Work order:
Beneath this instruction is a block of data; output from it exactly the lines that run from the one containing "(440, 425) = (243, 425): black shoe -> none" through the one containing "(606, 384) = (380, 491): black", inclusive.

Dataset records:
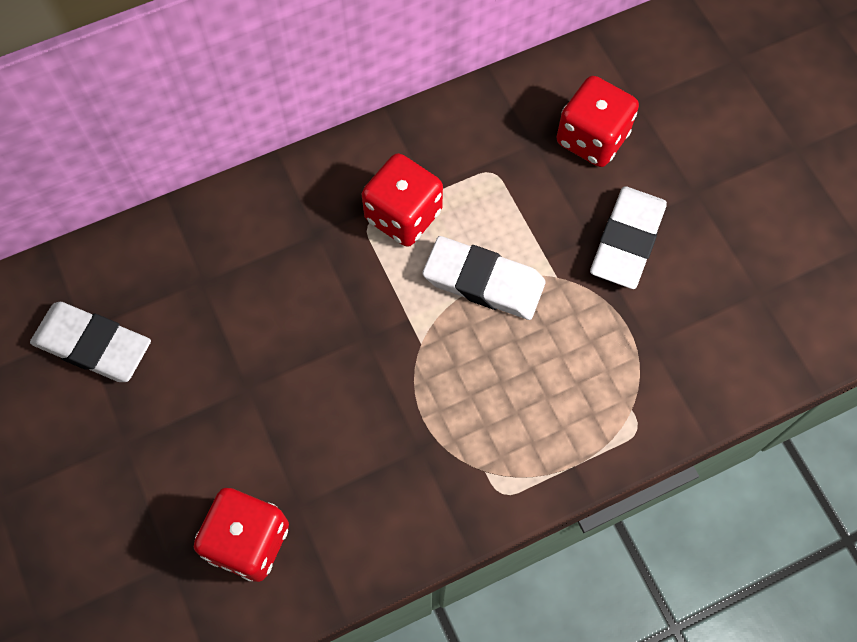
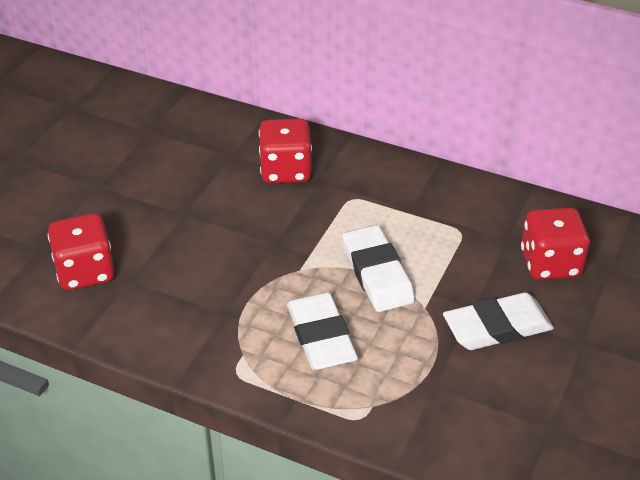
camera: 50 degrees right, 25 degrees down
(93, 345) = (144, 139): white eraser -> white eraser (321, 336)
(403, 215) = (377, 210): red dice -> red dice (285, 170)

--

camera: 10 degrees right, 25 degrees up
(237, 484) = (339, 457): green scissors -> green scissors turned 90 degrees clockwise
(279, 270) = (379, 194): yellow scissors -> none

--

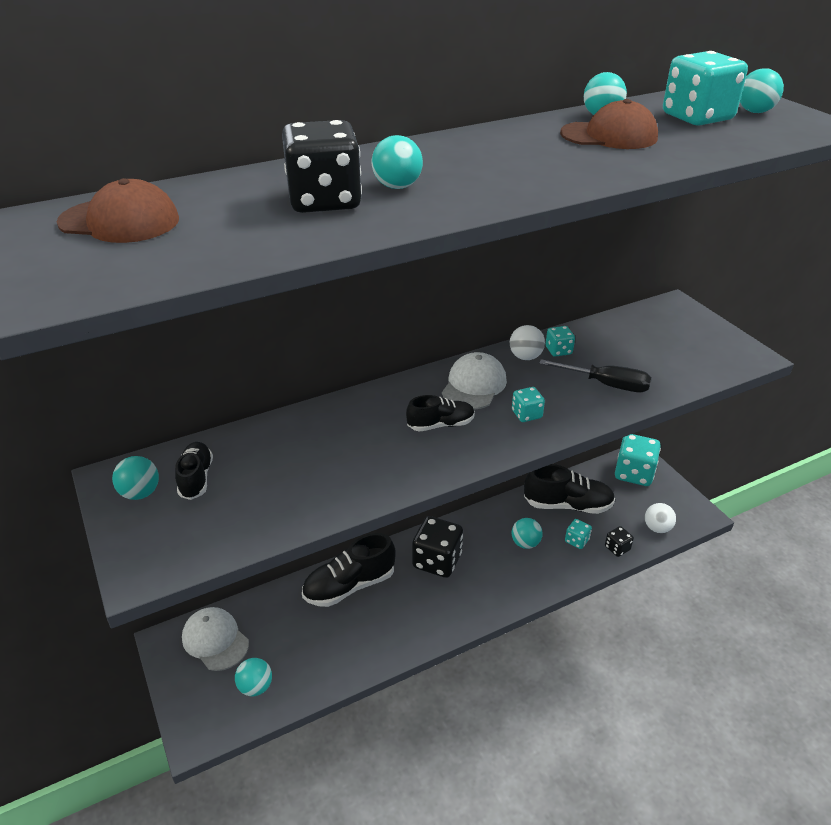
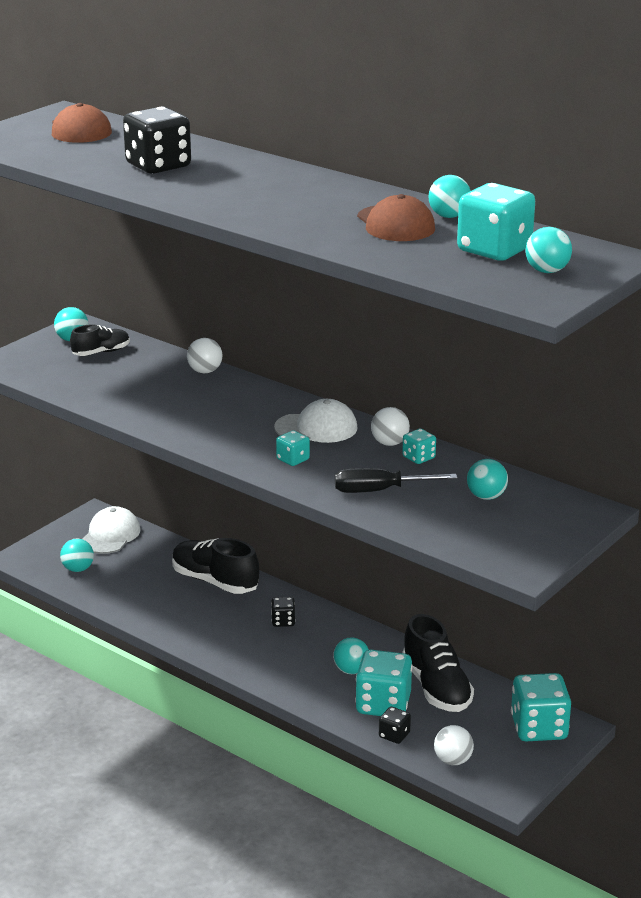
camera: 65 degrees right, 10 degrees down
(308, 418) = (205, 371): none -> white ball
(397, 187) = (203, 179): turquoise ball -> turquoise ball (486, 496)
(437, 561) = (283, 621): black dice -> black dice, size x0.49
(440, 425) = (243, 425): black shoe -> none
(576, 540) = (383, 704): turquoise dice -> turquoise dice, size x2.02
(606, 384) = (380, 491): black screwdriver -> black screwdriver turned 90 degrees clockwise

Output below:
(440, 425) = (243, 425): black shoe -> none
(576, 540) = (383, 704): turquoise dice -> turquoise dice, size x2.02
(606, 384) = (380, 491): black screwdriver -> black screwdriver turned 90 degrees clockwise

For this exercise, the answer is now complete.